▶ **Your assignment**
Exactly as written, output each of the lines below, with no images.

▶ **Excerpted data**
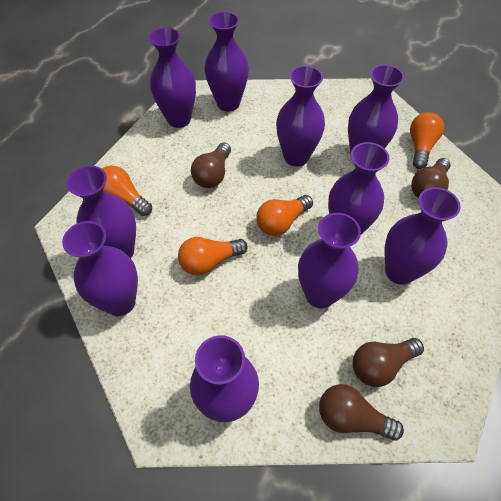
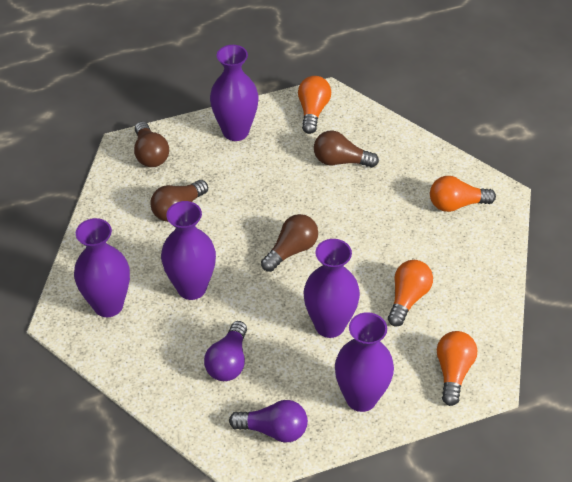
purple light bulb: 0 -> 2
purple vase: 10 -> 5

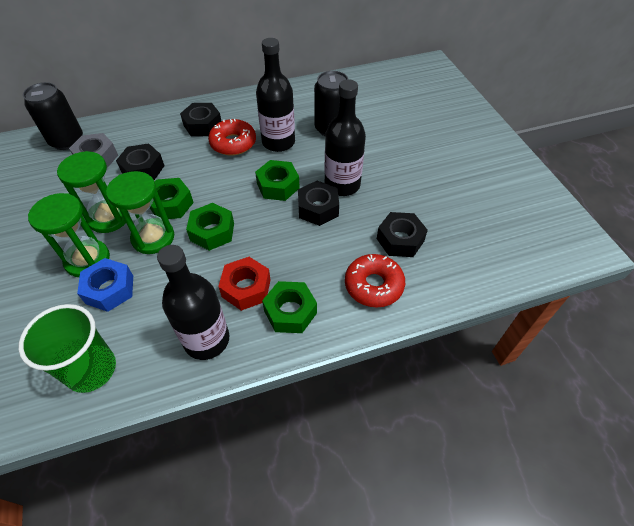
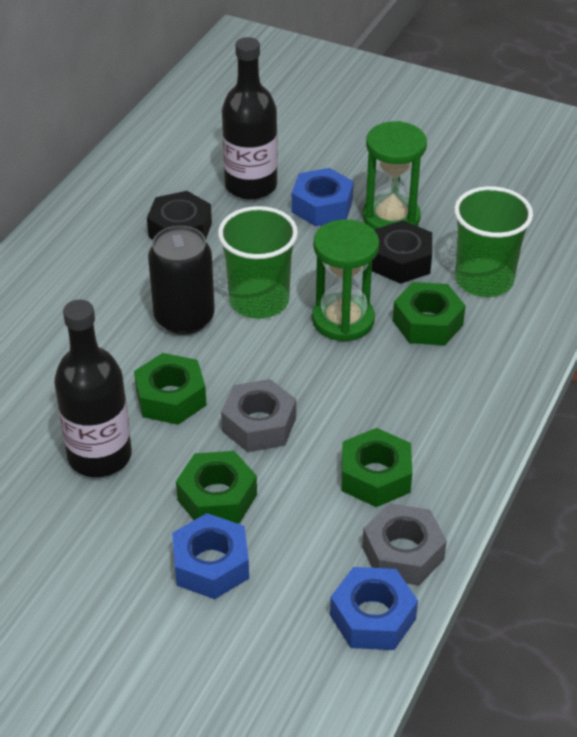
black bottle: 3 -> 2
black can: 2 -> 1
black nut: 4 -> 2
blue nut: 1 -> 3
green cup: 1 -> 2
green hourglass: 3 -> 2
grey nut: 1 -> 2
red donut: 2 -> 0
red nut: 1 -> 0

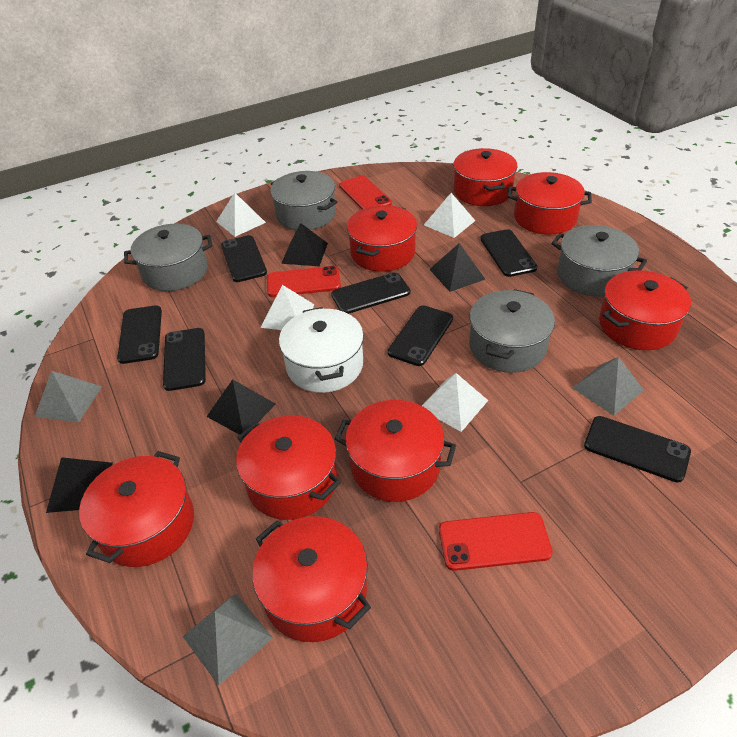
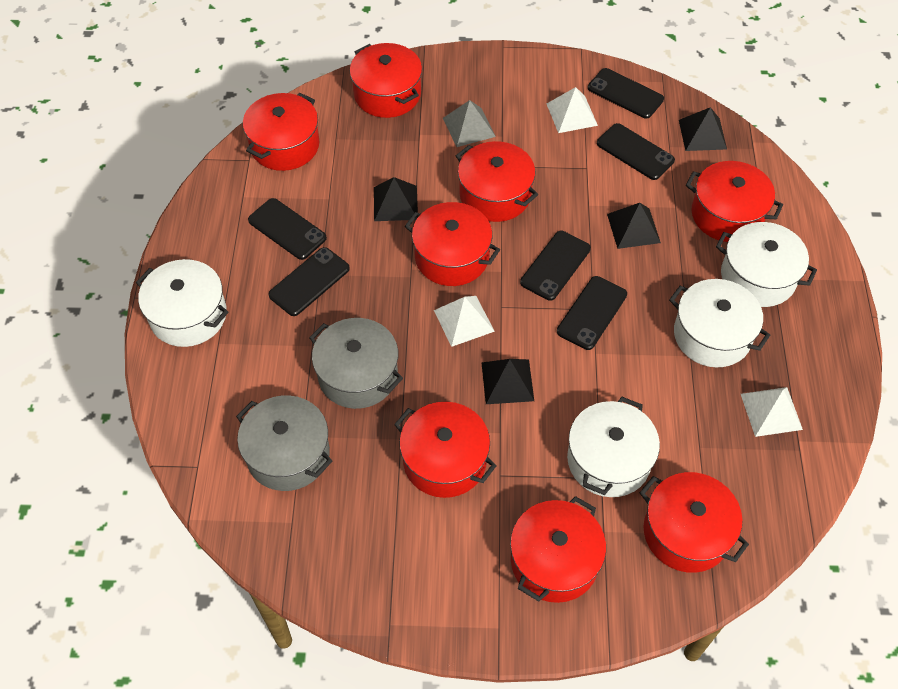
black phone: 7 -> 6
grey pot: 4 -> 2
grey pyramid: 3 -> 1
red phone: 3 -> 0
white pot: 1 -> 4
white pyramid: 4 -> 3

▶ **Problem solution**
purple light bulb: 0 -> 2
purple vase: 10 -> 5

black bottle: 3 -> 2
black can: 2 -> 1
black nut: 4 -> 2
blue nut: 1 -> 3
green cup: 1 -> 2
green hourglass: 3 -> 2
grey nut: 1 -> 2
red donut: 2 -> 0
red nut: 1 -> 0

black phone: 7 -> 6
grey pot: 4 -> 2
grey pyramid: 3 -> 1
red phone: 3 -> 0
white pot: 1 -> 4
white pyramid: 4 -> 3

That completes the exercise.